• EXERCISE INSTRUCTIONS: Give the number of lines in the data below containing the word "DGND", with no other text.

• WORKING DATA:
- - - -

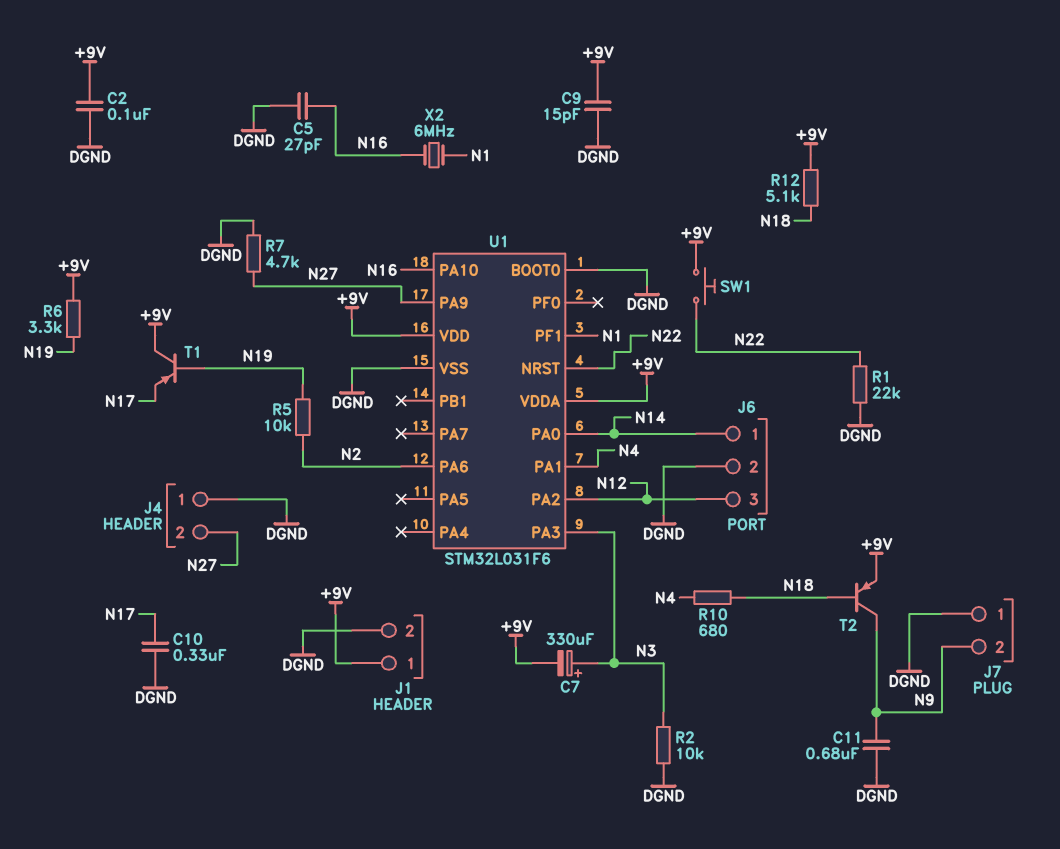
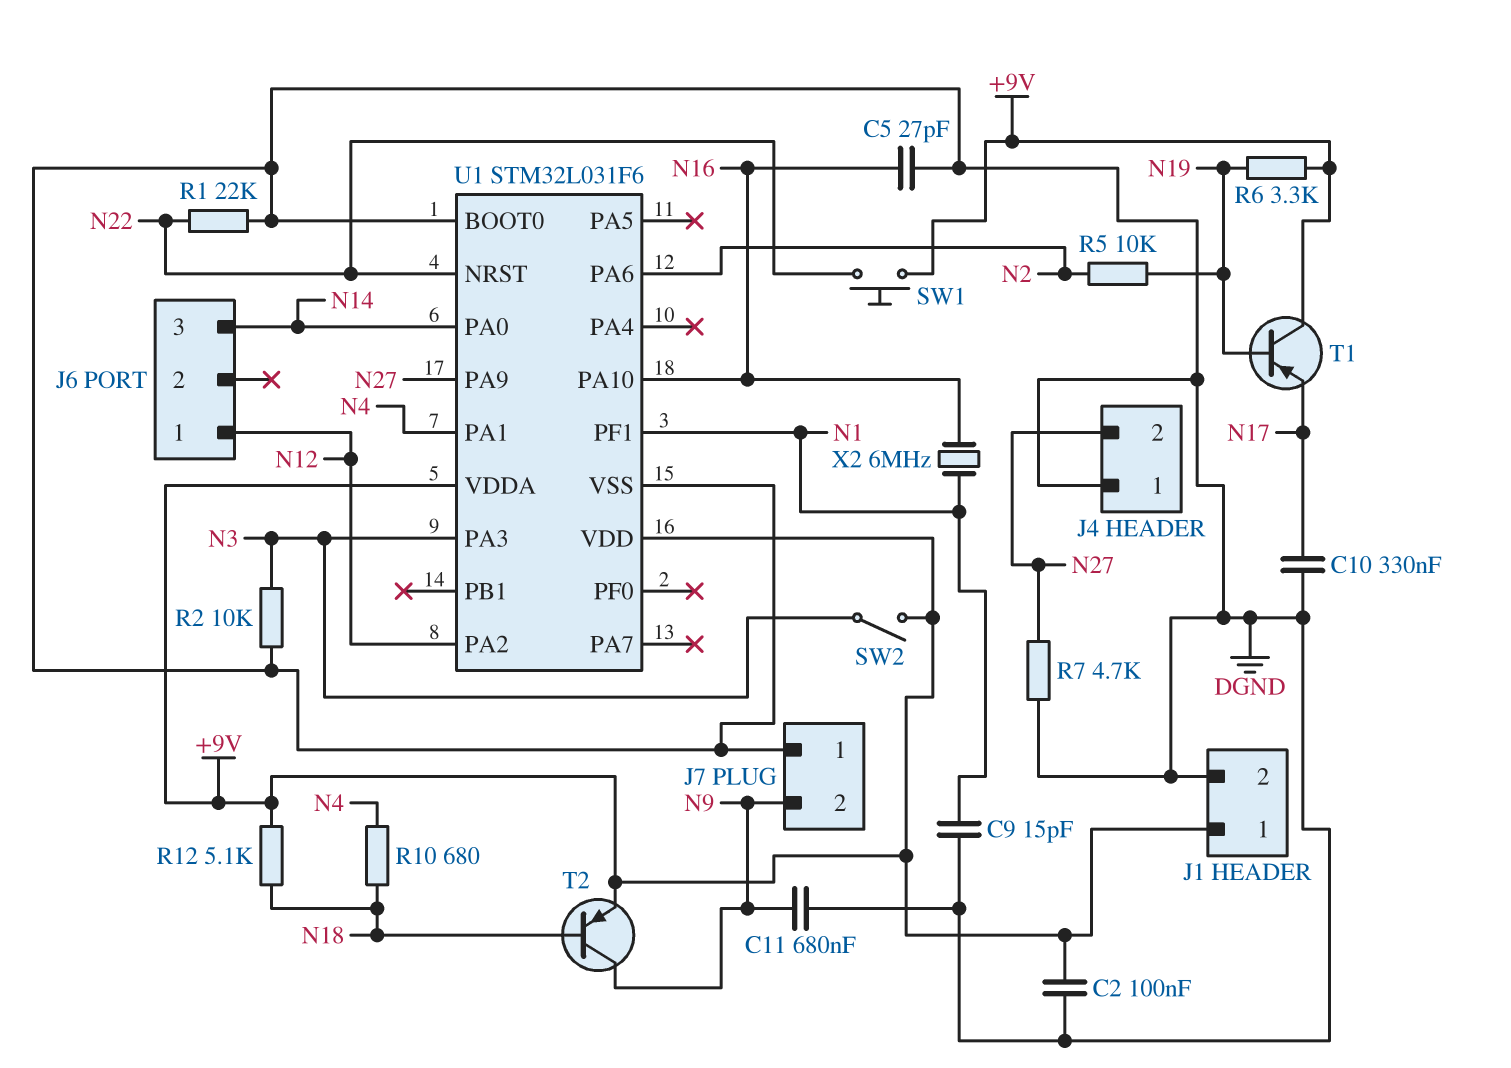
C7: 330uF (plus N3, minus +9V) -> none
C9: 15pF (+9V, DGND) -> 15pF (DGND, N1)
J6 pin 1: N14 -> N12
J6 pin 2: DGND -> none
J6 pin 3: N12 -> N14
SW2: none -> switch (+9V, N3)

- - - -

• TASK RESPONSE: 2